[Start of section]
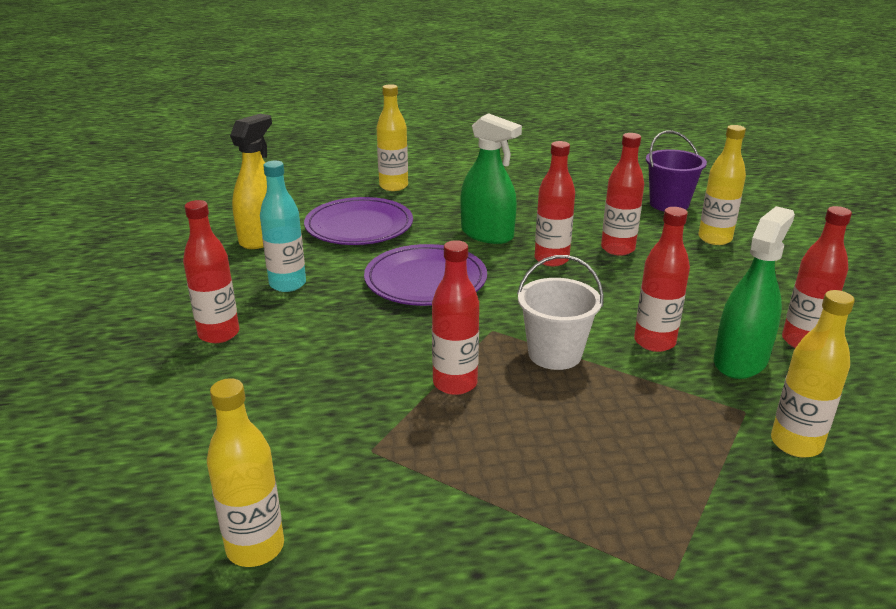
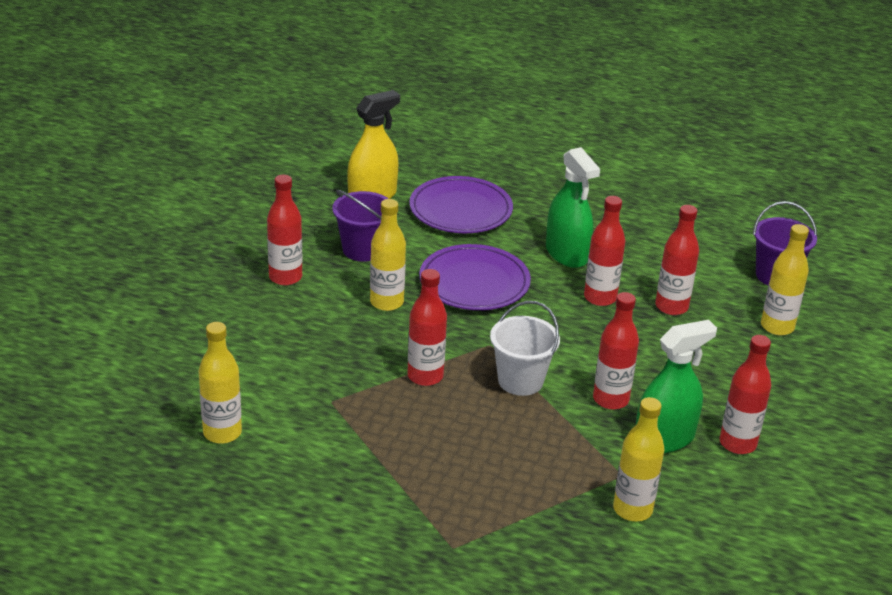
camera: 25 degrees right, 5 degrees up
(287, 284) = (363, 250): turquoise bottle -> purple bucket
(393, 186) = (526, 173): yellow bottle -> yellow bottle (386, 302)

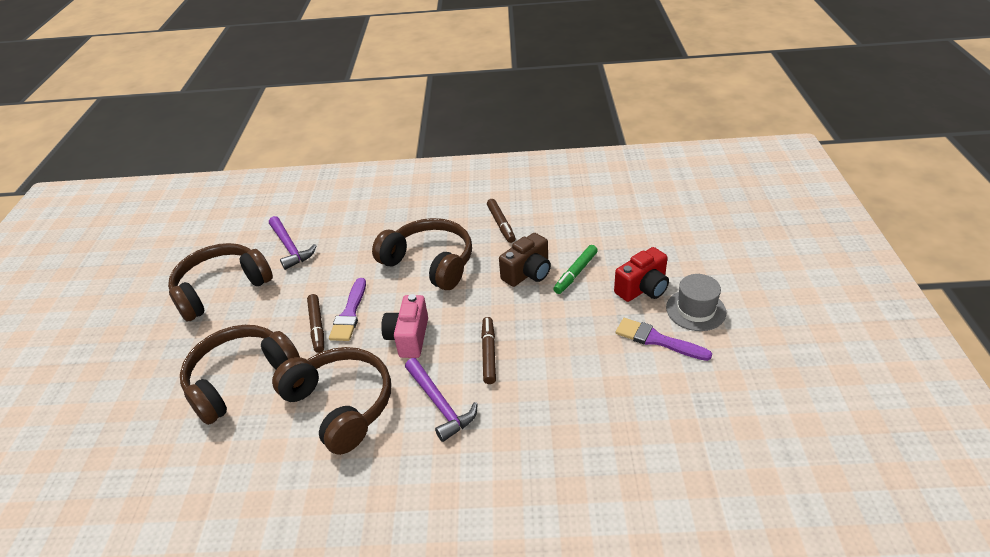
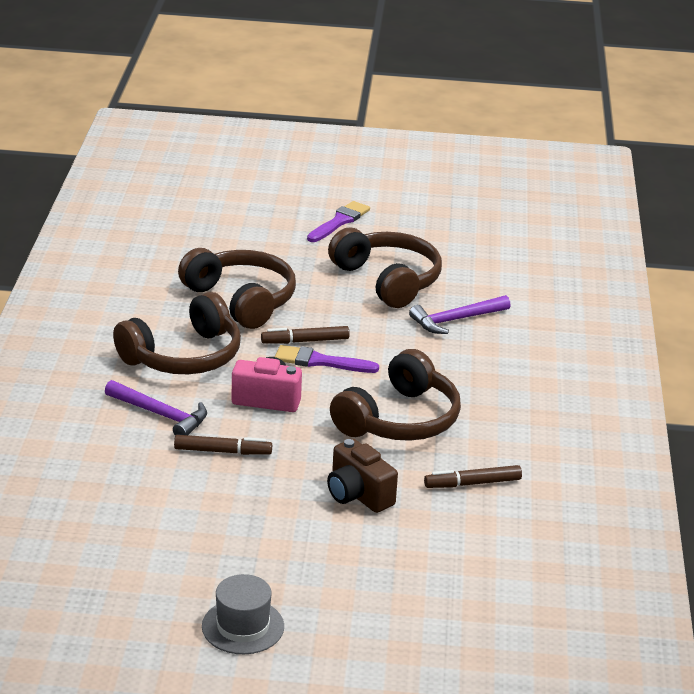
camera: 90 degrees right, 10 degrees down
(440, 404) = (161, 415): purple hammer -> purple hammer turned 120 degrees counterclockwise
(575, 273) = (347, 535): green marker -> none
(643, 288) = (299, 588): red camera -> none
(657, 340) = (200, 581): purple brush -> purple brush (339, 222)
[End of section]
From the data, work out how many lines include the word "camera"; the reply is that number and nothing else.

**Exercise solution:** 3